─── Source records ───
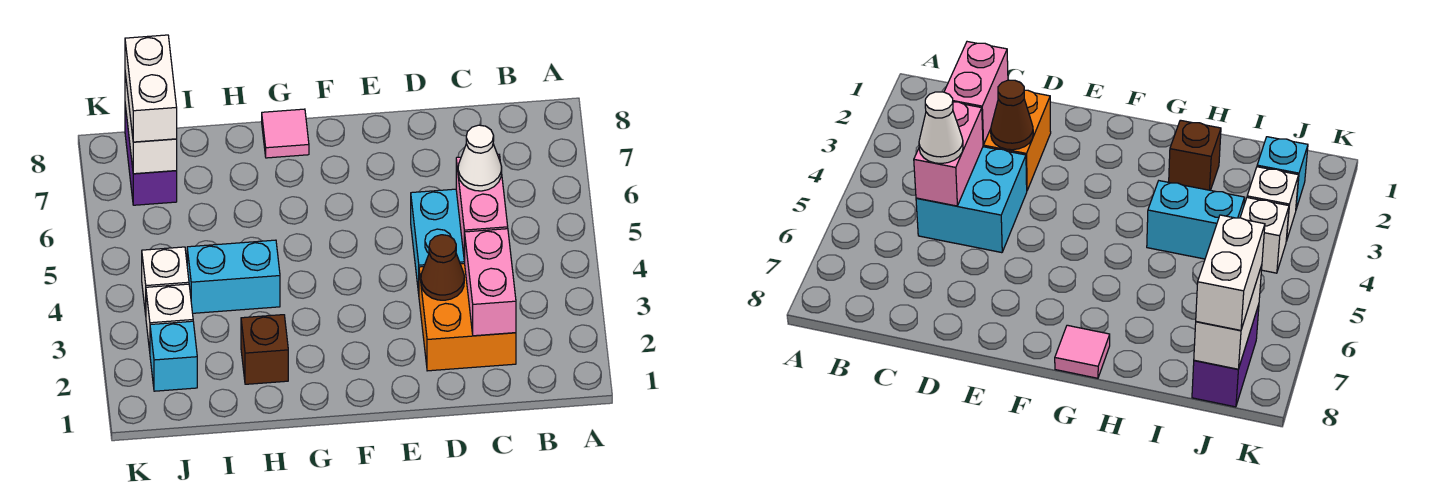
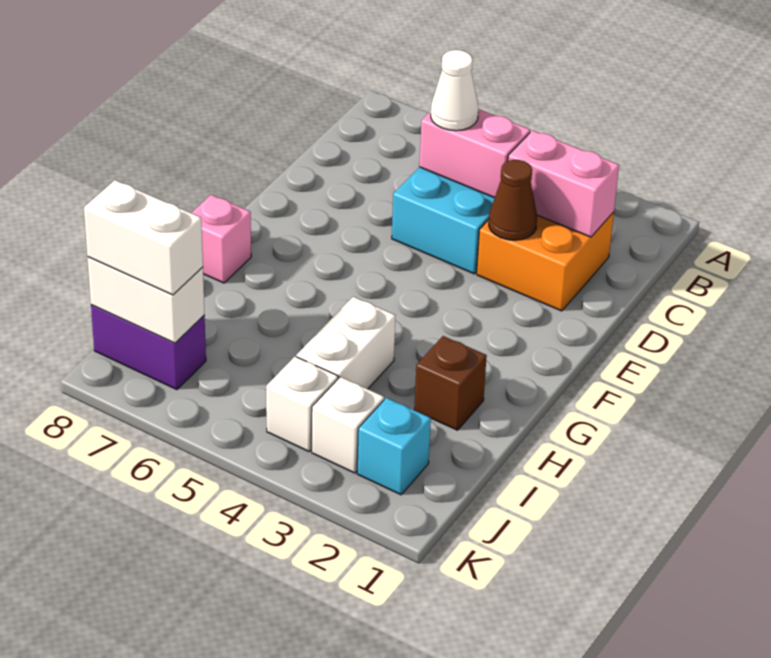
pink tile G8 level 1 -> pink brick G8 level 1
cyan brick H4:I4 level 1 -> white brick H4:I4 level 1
───
─── Source records ───
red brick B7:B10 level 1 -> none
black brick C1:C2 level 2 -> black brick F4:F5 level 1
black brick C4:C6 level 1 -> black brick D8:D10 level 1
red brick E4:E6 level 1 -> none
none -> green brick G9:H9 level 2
───
| Work request |
Please output the lines of the listing above that fall in the stretch from the one with "pink tile G8 level 1 -> pink brick G8 level 1" through the one with "cyan brick H4:I4", exactly and only those.

| Answer box |
pink tile G8 level 1 -> pink brick G8 level 1
cyan brick H4:I4 level 1 -> white brick H4:I4 level 1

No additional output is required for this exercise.